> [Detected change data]

⁂

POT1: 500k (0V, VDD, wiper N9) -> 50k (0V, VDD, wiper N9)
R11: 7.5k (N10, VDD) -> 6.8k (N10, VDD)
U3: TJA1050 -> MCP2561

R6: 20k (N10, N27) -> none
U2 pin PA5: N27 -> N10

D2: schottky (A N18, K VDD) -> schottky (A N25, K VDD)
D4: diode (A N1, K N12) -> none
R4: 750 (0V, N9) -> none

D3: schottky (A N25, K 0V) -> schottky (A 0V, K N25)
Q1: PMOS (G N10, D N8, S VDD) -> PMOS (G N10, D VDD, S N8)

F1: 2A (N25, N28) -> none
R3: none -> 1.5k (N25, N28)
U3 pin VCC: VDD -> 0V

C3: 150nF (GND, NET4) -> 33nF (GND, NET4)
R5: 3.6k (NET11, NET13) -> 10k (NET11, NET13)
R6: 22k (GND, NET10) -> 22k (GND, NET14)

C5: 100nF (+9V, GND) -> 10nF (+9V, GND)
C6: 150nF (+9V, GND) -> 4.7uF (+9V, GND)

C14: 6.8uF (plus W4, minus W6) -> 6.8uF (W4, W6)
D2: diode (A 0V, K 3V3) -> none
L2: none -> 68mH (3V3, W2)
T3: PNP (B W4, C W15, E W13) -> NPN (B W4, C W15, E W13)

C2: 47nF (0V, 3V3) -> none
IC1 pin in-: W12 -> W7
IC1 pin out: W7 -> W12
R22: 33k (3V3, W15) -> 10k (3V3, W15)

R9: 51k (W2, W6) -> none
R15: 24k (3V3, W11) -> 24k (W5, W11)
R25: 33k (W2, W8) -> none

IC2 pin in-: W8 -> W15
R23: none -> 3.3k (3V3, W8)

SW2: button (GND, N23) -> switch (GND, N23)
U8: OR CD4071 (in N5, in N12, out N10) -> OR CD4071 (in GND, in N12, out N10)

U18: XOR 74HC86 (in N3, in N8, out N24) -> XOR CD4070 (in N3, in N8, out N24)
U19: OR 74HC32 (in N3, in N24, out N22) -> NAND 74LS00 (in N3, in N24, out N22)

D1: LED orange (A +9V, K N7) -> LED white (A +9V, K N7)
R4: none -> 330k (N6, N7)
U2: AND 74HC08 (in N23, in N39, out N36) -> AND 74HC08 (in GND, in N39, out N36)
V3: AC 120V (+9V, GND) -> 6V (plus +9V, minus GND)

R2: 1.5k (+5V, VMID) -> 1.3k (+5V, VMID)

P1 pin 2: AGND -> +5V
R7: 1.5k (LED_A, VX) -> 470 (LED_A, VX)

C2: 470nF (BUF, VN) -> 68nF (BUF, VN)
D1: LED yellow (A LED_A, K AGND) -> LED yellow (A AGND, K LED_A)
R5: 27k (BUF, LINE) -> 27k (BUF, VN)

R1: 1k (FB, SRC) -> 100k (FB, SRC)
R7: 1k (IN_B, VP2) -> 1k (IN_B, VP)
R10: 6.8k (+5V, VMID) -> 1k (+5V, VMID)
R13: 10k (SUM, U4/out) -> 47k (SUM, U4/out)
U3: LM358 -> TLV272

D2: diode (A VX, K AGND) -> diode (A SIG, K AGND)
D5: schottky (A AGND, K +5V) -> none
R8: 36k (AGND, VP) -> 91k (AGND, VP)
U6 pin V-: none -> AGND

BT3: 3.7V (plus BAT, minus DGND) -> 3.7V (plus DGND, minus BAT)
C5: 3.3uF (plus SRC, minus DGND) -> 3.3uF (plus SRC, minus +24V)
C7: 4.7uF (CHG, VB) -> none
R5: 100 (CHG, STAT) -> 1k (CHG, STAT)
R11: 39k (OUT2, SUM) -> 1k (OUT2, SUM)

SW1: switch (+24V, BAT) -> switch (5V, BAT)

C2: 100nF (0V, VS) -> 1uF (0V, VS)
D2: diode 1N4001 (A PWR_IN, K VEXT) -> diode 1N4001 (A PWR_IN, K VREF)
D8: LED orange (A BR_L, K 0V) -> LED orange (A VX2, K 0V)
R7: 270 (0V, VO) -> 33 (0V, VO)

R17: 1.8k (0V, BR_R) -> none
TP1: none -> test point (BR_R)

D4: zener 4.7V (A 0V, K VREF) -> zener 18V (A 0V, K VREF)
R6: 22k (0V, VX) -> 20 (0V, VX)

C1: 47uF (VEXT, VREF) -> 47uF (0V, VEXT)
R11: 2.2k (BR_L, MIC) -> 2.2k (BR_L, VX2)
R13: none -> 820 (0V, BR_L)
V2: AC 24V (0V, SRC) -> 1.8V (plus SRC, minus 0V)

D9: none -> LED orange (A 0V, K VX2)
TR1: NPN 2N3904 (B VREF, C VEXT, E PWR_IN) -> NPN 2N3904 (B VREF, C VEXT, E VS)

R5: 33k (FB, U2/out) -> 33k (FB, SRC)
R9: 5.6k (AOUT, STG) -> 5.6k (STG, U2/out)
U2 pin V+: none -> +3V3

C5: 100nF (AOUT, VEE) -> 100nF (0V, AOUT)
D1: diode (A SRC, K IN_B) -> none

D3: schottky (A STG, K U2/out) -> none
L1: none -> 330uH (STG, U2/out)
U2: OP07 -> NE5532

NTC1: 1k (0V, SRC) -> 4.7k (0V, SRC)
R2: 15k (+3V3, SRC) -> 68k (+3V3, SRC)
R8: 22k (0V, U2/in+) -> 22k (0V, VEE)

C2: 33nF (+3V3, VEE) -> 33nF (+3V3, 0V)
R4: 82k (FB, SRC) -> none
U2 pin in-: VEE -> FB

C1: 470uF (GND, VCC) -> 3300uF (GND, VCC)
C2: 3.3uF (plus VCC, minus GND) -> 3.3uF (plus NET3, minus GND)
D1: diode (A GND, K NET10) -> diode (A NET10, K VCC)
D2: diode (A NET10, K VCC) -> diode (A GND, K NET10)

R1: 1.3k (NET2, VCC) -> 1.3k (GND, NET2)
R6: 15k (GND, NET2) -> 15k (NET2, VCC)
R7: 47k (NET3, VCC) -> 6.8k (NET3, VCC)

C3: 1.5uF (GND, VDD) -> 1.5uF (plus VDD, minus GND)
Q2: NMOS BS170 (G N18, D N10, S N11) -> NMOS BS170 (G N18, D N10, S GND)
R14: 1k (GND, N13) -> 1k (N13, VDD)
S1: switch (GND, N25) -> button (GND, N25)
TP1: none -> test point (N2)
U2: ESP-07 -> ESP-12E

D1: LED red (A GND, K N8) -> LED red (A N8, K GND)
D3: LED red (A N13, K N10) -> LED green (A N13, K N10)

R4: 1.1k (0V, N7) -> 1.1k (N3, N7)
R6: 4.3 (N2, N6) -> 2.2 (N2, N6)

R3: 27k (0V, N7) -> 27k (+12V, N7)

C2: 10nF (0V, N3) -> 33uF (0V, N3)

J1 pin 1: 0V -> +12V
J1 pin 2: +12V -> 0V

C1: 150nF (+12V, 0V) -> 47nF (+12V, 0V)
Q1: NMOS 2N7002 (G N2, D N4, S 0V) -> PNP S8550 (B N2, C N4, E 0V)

⁂

> [Problem] Return exactly, and only, the lines above starting at the line that contains "L1: none -> 330uH (STG, U2/out)" and ending at the line that contains "R1: 1.3k (NET2, VCC) -> 1.3k (GND, NET2)".

> [Result]
L1: none -> 330uH (STG, U2/out)
U2: OP07 -> NE5532

NTC1: 1k (0V, SRC) -> 4.7k (0V, SRC)
R2: 15k (+3V3, SRC) -> 68k (+3V3, SRC)
R8: 22k (0V, U2/in+) -> 22k (0V, VEE)

C2: 33nF (+3V3, VEE) -> 33nF (+3V3, 0V)
R4: 82k (FB, SRC) -> none
U2 pin in-: VEE -> FB

C1: 470uF (GND, VCC) -> 3300uF (GND, VCC)
C2: 3.3uF (plus VCC, minus GND) -> 3.3uF (plus NET3, minus GND)
D1: diode (A GND, K NET10) -> diode (A NET10, K VCC)
D2: diode (A NET10, K VCC) -> diode (A GND, K NET10)

R1: 1.3k (NET2, VCC) -> 1.3k (GND, NET2)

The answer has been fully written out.